### DATA
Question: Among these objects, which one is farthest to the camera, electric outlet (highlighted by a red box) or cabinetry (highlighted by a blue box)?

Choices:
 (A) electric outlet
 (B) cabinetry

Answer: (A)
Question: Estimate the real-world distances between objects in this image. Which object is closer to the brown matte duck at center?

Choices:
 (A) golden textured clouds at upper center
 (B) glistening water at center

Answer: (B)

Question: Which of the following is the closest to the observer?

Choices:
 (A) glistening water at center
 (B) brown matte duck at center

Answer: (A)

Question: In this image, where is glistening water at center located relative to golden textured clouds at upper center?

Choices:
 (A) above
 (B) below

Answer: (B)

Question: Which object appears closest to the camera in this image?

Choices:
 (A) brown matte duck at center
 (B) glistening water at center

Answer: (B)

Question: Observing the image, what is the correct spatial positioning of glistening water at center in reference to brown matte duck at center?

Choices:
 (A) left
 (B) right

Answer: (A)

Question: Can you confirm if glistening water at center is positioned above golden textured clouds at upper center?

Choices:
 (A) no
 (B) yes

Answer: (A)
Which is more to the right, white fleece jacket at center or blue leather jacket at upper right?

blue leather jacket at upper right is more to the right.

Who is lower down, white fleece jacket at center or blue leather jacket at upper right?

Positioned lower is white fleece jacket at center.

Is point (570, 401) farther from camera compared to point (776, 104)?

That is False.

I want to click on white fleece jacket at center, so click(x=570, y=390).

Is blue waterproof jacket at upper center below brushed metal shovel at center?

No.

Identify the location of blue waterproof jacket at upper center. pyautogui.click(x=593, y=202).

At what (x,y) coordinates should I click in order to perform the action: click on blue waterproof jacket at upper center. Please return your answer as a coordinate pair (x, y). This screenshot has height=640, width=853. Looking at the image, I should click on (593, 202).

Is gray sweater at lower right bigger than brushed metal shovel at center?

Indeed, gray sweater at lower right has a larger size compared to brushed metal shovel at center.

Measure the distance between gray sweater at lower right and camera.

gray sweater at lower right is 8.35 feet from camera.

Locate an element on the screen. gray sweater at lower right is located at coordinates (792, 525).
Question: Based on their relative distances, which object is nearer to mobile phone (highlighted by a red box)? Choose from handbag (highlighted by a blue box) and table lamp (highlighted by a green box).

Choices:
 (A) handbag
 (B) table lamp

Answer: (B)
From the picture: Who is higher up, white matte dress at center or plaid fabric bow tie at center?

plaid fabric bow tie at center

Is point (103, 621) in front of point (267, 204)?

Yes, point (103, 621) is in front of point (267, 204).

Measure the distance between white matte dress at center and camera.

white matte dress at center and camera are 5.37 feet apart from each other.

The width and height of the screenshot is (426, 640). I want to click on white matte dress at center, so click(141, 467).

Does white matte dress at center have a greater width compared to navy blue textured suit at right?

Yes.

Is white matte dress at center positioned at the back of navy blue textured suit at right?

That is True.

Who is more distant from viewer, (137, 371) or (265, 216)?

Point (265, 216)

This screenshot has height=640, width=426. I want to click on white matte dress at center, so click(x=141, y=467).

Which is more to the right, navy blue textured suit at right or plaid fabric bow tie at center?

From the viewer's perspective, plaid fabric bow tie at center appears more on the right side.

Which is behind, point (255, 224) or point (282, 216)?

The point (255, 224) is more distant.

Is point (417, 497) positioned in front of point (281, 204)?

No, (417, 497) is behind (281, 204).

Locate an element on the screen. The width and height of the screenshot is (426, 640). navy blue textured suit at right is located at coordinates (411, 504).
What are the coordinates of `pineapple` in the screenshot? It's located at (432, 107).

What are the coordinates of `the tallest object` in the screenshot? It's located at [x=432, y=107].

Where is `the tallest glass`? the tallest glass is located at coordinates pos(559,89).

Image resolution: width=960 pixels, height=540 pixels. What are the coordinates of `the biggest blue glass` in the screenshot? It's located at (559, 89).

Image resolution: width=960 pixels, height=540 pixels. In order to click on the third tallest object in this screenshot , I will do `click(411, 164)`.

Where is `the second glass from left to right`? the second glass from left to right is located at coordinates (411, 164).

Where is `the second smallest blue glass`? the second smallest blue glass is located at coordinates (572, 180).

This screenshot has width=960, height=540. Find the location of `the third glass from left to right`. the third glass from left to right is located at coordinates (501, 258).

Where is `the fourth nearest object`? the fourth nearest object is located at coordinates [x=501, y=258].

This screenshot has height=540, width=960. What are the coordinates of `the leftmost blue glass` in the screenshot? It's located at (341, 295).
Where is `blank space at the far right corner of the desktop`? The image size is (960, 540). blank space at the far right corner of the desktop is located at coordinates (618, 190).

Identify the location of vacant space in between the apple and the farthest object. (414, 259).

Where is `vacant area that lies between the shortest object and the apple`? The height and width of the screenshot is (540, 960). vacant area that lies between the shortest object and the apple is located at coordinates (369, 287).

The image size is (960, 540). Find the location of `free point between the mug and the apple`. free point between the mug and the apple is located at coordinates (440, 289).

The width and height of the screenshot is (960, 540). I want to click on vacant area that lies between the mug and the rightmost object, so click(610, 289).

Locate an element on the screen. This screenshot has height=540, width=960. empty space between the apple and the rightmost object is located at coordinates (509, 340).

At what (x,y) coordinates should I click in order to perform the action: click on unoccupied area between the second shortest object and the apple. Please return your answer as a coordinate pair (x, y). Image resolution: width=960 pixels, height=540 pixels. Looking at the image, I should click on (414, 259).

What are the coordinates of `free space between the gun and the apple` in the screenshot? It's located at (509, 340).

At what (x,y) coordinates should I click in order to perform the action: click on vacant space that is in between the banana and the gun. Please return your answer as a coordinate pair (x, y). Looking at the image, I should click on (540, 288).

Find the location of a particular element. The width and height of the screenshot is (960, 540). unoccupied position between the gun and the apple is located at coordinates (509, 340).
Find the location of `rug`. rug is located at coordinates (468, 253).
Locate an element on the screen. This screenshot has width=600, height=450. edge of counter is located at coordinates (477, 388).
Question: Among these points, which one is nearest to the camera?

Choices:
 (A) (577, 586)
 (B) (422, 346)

### WHAT TO DO
Put every line of the entries above into a Markdown table with the columns "Number" and "Line," and omit the blank lines. Number the rows consecutively.

### OUTPUT OF THE TASK
| Number | Line |
|---|---|
| 1 | Question: Among these objects, which one is farthest to the camera, electric outlet (highlighted by a red box) or cabinetry (highlighted by a blue box)? |
| 2 | Choices: |
| 3 |  (A) electric outlet |
| 4 |  (B) cabinetry |
| 5 | Answer: (A) |
| 6 | Question: Estimate the real-world distances between objects in this image. Which object is closer to the brown matte duck at center? |
| 7 | Choices: |
| 8 |  (A) golden textured clouds at upper center |
| 9 |  (B) glistening water at center |
| 10 | Answer: (B) |
| 11 | Question: Which of the following is the closest to the observer? |
| 12 | Choices: |
| 13 |  (A) glistening water at center |
| 14 |  (B) brown matte duck at center |
| 15 | Answer: (A) |
| 16 | Question: In this image, where is glistening water at center located relative to golden textured clouds at upper center? |
| 17 | Choices: |
| 18 |  (A) above |
| 19 |  (B) below |
| 20 | Answer: (B) |
| 21 | Question: Which object appears closest to the camera in this image? |
| 22 | Choices: |
| 23 |  (A) brown matte duck at center |
| 24 |  (B) glistening water at center |
| 25 | Answer: (B) |
| 26 | Question: Observing the image, what is the correct spatial positioning of glistening water at center in reference to brown matte duck at center? |
| 27 | Choices: |
| 28 |  (A) left |
| 29 |  (B) right |
| 30 | Answer: (A) |
| 31 | Question: Can you confirm if glistening water at center is positioned above golden textured clouds at upper center? |
| 32 | Choices: |
| 33 |  (A) no |
| 34 |  (B) yes |
| 35 | Answer: (A) |
| 36 | Which is more to the right, white fleece jacket at center or blue leather jacket at upper right? |
| 37 | blue leather jacket at upper right is more to the right. |
| 38 | Who is lower down, white fleece jacket at center or blue leather jacket at upper right? |
| 39 | Positioned lower is white fleece jacket at center. |
| 40 | Is point (570, 401) farther from camera compared to point (776, 104)? |
| 41 | That is False. |
| 42 | I want to click on white fleece jacket at center, so click(x=570, y=390). |
| 43 | Is blue waterproof jacket at upper center below brushed metal shovel at center? |
| 44 | No. |
| 45 | Identify the location of blue waterproof jacket at upper center. pyautogui.click(x=593, y=202). |
| 46 | At what (x,y) coordinates should I click in order to perform the action: click on blue waterproof jacket at upper center. Please return your answer as a coordinate pair (x, y). This screenshot has height=640, width=853. Looking at the image, I should click on (593, 202). |
| 47 | Is gray sweater at lower right bigger than brushed metal shovel at center? |
| 48 | Indeed, gray sweater at lower right has a larger size compared to brushed metal shovel at center. |
| 49 | Measure the distance between gray sweater at lower right and camera. |
| 50 | gray sweater at lower right is 8.35 feet from camera. |
| 51 | Locate an element on the screen. gray sweater at lower right is located at coordinates (792, 525). |
| 52 | Question: Based on their relative distances, which object is nearer to mobile phone (highlighted by a red box)? Choose from handbag (highlighted by a blue box) and table lamp (highlighted by a green box). |
| 53 | Choices: |
| 54 |  (A) handbag |
| 55 |  (B) table lamp |
| 56 | Answer: (B) |
| 57 | From the picture: Who is higher up, white matte dress at center or plaid fabric bow tie at center? |
| 58 | plaid fabric bow tie at center |
| 59 | Is point (103, 621) in front of point (267, 204)? |
| 60 | Yes, point (103, 621) is in front of point (267, 204). |
| 61 | Measure the distance between white matte dress at center and camera. |
| 62 | white matte dress at center and camera are 5.37 feet apart from each other. |
| 63 | The width and height of the screenshot is (426, 640). I want to click on white matte dress at center, so click(141, 467). |
| 64 | Does white matte dress at center have a greater width compared to navy blue textured suit at right? |
| 65 | Yes. |
| 66 | Is white matte dress at center positioned at the back of navy blue textured suit at right? |
| 67 | That is True. |
| 68 | Who is more distant from viewer, (137, 371) or (265, 216)? |
| 69 | Point (265, 216) |
| 70 | This screenshot has height=640, width=426. I want to click on white matte dress at center, so click(x=141, y=467). |
| 71 | Which is more to the right, navy blue textured suit at right or plaid fabric bow tie at center? |
| 72 | From the viewer's perspective, plaid fabric bow tie at center appears more on the right side. |
| 73 | Which is behind, point (255, 224) or point (282, 216)? |
| 74 | The point (255, 224) is more distant. |
| 75 | Is point (417, 497) positioned in front of point (281, 204)? |
| 76 | No, (417, 497) is behind (281, 204). |
| 77 | Locate an element on the screen. The width and height of the screenshot is (426, 640). navy blue textured suit at right is located at coordinates (411, 504). |
| 78 | What are the coordinates of `pineapple` in the screenshot? It's located at (432, 107). |
| 79 | What are the coordinates of `the tallest object` in the screenshot? It's located at [x=432, y=107]. |
| 80 | Where is `the tallest glass`? the tallest glass is located at coordinates pos(559,89). |
| 81 | Image resolution: width=960 pixels, height=540 pixels. What are the coordinates of `the biggest blue glass` in the screenshot? It's located at (559, 89). |
| 82 | Image resolution: width=960 pixels, height=540 pixels. In order to click on the third tallest object in this screenshot , I will do `click(411, 164)`. |
| 83 | Where is `the second glass from left to right`? the second glass from left to right is located at coordinates (411, 164). |
| 84 | Where is `the second smallest blue glass`? the second smallest blue glass is located at coordinates (572, 180). |
| 85 | This screenshot has width=960, height=540. Find the location of `the third glass from left to right`. the third glass from left to right is located at coordinates (501, 258). |
| 86 | Where is `the fourth nearest object`? the fourth nearest object is located at coordinates [x=501, y=258]. |
| 87 | This screenshot has height=540, width=960. What are the coordinates of `the leftmost blue glass` in the screenshot? It's located at (341, 295). |
| 88 | Where is `blank space at the far right corner of the desktop`? The image size is (960, 540). blank space at the far right corner of the desktop is located at coordinates (618, 190). |
| 89 | Identify the location of vacant space in between the apple and the farthest object. (414, 259). |
| 90 | Where is `vacant area that lies between the shortest object and the apple`? The height and width of the screenshot is (540, 960). vacant area that lies between the shortest object and the apple is located at coordinates (369, 287). |
| 91 | The image size is (960, 540). Find the location of `free point between the mug and the apple`. free point between the mug and the apple is located at coordinates (440, 289). |
| 92 | The width and height of the screenshot is (960, 540). I want to click on vacant area that lies between the mug and the rightmost object, so click(610, 289). |
| 93 | Locate an element on the screen. This screenshot has height=540, width=960. empty space between the apple and the rightmost object is located at coordinates (509, 340). |
| 94 | At what (x,y) coordinates should I click in order to perform the action: click on unoccupied area between the second shortest object and the apple. Please return your answer as a coordinate pair (x, y). Image resolution: width=960 pixels, height=540 pixels. Looking at the image, I should click on (414, 259). |
| 95 | What are the coordinates of `free space between the gun and the apple` in the screenshot? It's located at (509, 340). |
| 96 | At what (x,y) coordinates should I click in order to perform the action: click on vacant space that is in between the banana and the gun. Please return your answer as a coordinate pair (x, y). Looking at the image, I should click on (540, 288). |
| 97 | Find the location of a particular element. The width and height of the screenshot is (960, 540). unoccupied position between the gun and the apple is located at coordinates (509, 340). |
| 98 | Find the location of `rug`. rug is located at coordinates (468, 253). |
| 99 | Locate an element on the screen. This screenshot has width=600, height=450. edge of counter is located at coordinates (477, 388). |
| 100 | Question: Among these points, which one is nearest to the camera? |
| 101 | Choices: |
| 102 |  (A) (577, 586) |
| 103 |  (B) (422, 346) |